**Required action**
Of the records that follow, copy only the lines from the line containing "black flashlight: 3 -> 6" to the line containing "red ruler: 2 -> 3", both included, exactly as written.
--- Data section ---
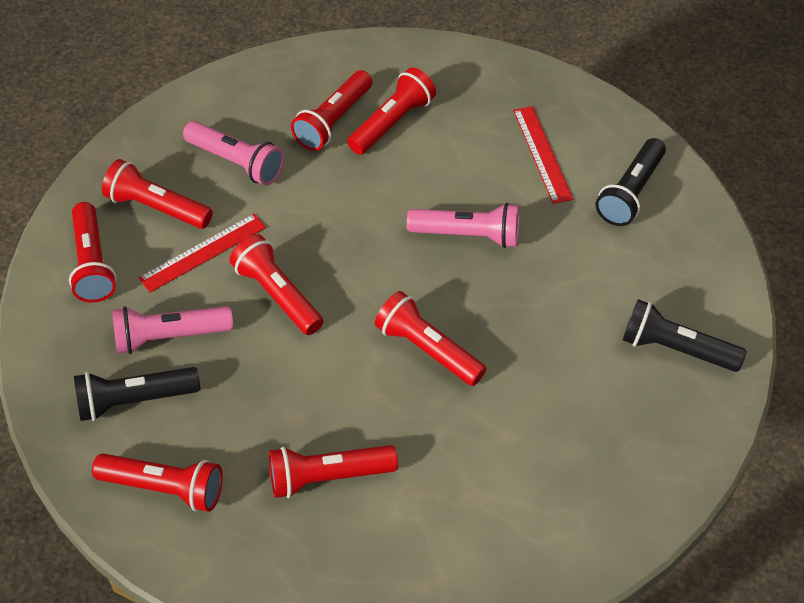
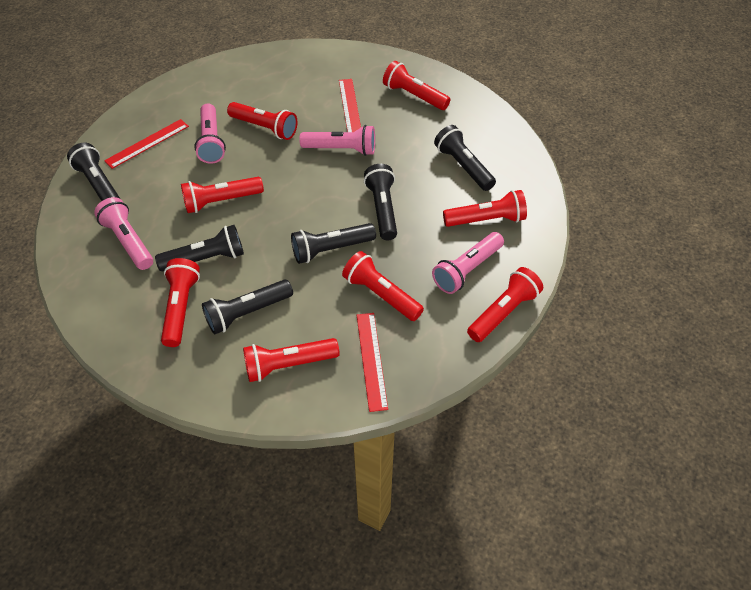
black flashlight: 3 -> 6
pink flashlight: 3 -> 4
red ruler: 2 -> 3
---
--- Data section ---
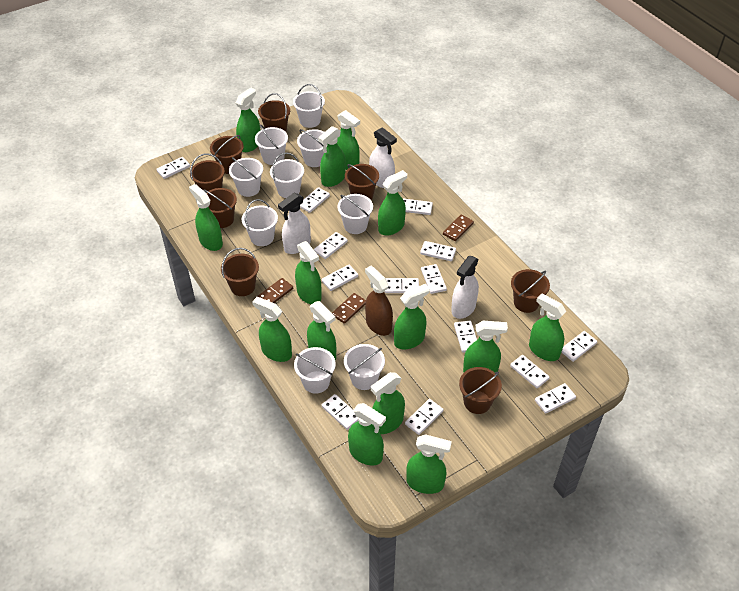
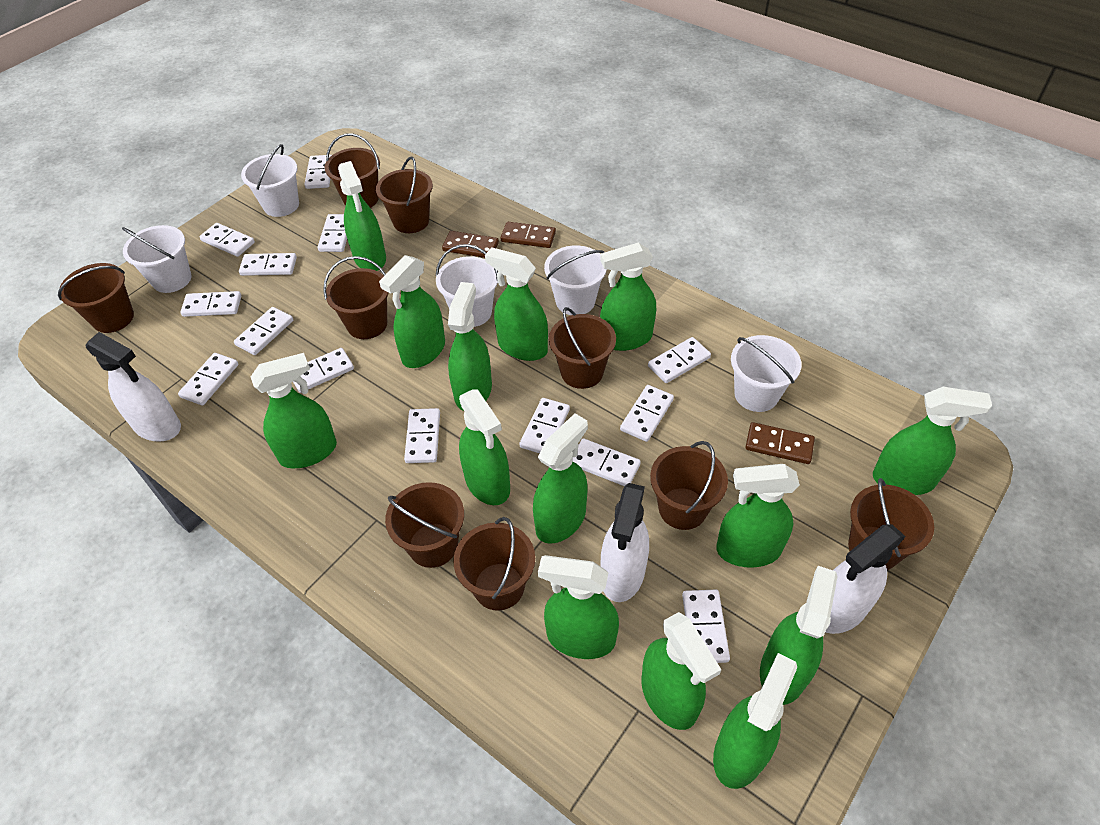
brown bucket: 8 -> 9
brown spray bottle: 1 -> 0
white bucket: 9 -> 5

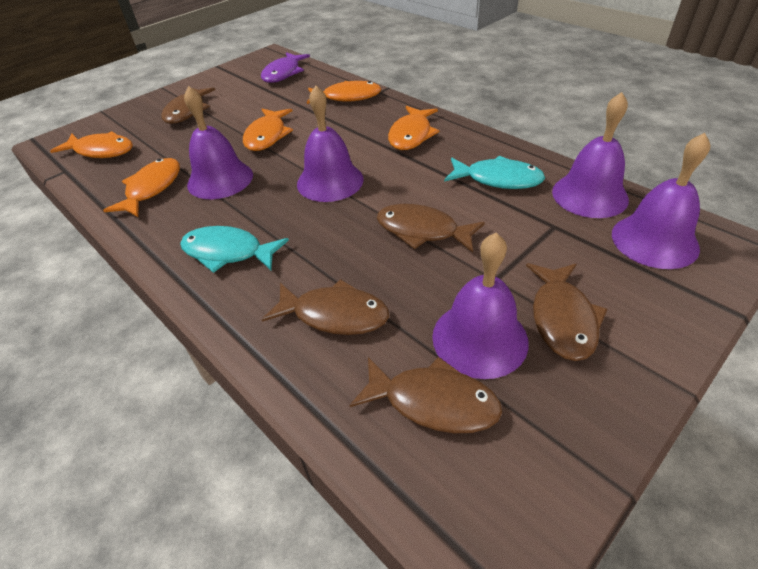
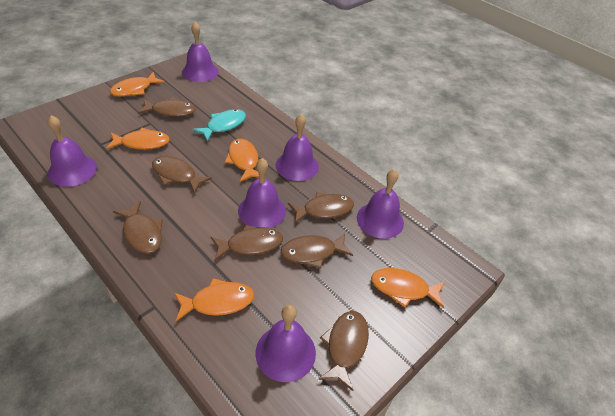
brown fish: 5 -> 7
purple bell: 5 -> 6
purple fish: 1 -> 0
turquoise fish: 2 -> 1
---
**Task answer**
black flashlight: 3 -> 6
pink flashlight: 3 -> 4
red ruler: 2 -> 3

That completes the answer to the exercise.